Material to process:

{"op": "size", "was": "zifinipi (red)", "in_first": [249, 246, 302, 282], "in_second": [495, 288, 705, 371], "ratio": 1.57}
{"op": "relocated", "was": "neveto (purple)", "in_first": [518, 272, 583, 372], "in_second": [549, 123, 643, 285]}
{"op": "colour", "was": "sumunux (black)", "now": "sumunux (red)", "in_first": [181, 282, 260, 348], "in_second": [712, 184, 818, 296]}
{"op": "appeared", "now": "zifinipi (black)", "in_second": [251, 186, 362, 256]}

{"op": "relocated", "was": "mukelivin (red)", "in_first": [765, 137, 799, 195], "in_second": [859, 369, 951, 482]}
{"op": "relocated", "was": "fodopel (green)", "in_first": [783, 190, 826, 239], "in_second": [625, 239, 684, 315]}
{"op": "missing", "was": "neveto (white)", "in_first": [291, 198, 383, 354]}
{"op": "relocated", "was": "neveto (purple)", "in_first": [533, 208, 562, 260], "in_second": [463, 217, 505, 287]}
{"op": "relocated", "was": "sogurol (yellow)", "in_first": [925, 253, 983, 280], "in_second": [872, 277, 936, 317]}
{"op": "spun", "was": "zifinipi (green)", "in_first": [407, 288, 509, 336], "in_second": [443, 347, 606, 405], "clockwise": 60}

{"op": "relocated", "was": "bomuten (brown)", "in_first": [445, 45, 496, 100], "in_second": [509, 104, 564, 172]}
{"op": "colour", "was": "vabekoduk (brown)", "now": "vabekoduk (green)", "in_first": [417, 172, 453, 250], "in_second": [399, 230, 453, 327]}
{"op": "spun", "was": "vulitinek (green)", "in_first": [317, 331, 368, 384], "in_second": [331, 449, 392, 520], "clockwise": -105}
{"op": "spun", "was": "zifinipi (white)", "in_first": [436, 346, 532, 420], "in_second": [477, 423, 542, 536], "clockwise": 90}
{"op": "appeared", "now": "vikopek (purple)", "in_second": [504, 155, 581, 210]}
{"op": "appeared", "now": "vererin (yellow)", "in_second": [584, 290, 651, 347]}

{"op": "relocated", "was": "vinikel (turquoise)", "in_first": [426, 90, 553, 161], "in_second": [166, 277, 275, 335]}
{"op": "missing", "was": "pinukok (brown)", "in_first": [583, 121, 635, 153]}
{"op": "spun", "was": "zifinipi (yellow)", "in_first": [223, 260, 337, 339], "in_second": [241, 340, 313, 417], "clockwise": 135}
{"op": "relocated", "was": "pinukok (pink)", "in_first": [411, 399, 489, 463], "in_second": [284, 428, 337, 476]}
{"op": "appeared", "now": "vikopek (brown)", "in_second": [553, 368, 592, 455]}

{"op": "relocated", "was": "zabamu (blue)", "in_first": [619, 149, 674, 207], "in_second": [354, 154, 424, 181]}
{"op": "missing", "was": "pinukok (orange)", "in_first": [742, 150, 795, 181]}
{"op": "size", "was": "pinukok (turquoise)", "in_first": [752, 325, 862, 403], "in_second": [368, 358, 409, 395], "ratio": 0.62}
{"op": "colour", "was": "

What to do: All records shown above must be set down again verbatim.

Solved exercise:
{"op": "size", "was": "zifinipi (red)", "in_first": [249, 246, 302, 282], "in_second": [495, 288, 705, 371], "ratio": 1.57}
{"op": "relocated", "was": "neveto (purple)", "in_first": [518, 272, 583, 372], "in_second": [549, 123, 643, 285]}
{"op": "colour", "was": "sumunux (black)", "now": "sumunux (red)", "in_first": [181, 282, 260, 348], "in_second": [712, 184, 818, 296]}
{"op": "appeared", "now": "zifinipi (black)", "in_second": [251, 186, 362, 256]}

{"op": "relocated", "was": "mukelivin (red)", "in_first": [765, 137, 799, 195], "in_second": [859, 369, 951, 482]}
{"op": "relocated", "was": "fodopel (green)", "in_first": [783, 190, 826, 239], "in_second": [625, 239, 684, 315]}
{"op": "missing", "was": "neveto (white)", "in_first": [291, 198, 383, 354]}
{"op": "relocated", "was": "neveto (purple)", "in_first": [533, 208, 562, 260], "in_second": [463, 217, 505, 287]}
{"op": "relocated", "was": "sogurol (yellow)", "in_first": [925, 253, 983, 280], "in_second": [872, 277, 936, 317]}
{"op": "spun", "was": "zifinipi (green)", "in_first": [407, 288, 509, 336], "in_second": [443, 347, 606, 405], "clockwise": 60}

{"op": "relocated", "was": "bomuten (brown)", "in_first": [445, 45, 496, 100], "in_second": [509, 104, 564, 172]}
{"op": "colour", "was": "vabekoduk (brown)", "now": "vabekoduk (green)", "in_first": [417, 172, 453, 250], "in_second": [399, 230, 453, 327]}
{"op": "spun", "was": "vulitinek (green)", "in_first": [317, 331, 368, 384], "in_second": [331, 449, 392, 520], "clockwise": -105}
{"op": "spun", "was": "zifinipi (white)", "in_first": [436, 346, 532, 420], "in_second": [477, 423, 542, 536], "clockwise": 90}
{"op": "appeared", "now": "vikopek (purple)", "in_second": [504, 155, 581, 210]}
{"op": "appeared", "now": "vererin (yellow)", "in_second": [584, 290, 651, 347]}

{"op": "relocated", "was": "vinikel (turquoise)", "in_first": [426, 90, 553, 161], "in_second": [166, 277, 275, 335]}
{"op": "missing", "was": "pinukok (brown)", "in_first": [583, 121, 635, 153]}
{"op": "spun", "was": "zifinipi (yellow)", "in_first": [223, 260, 337, 339], "in_second": [241, 340, 313, 417], "clockwise": 135}
{"op": "relocated", "was": "pinukok (pink)", "in_first": [411, 399, 489, 463], "in_second": [284, 428, 337, 476]}
{"op": "appeared", "now": "vikopek (brown)", "in_second": [553, 368, 592, 455]}

{"op": "relocated", "was": "zabamu (blue)", "in_first": [619, 149, 674, 207], "in_second": [354, 154, 424, 181]}
{"op": "missing", "was": "pinukok (orange)", "in_first": [742, 150, 795, 181]}
{"op": "size", "was": "pinukok (turquoise)", "in_first": [752, 325, 862, 403], "in_second": [368, 358, 409, 395], "ratio": 0.62}
{"op": "colour", "was": "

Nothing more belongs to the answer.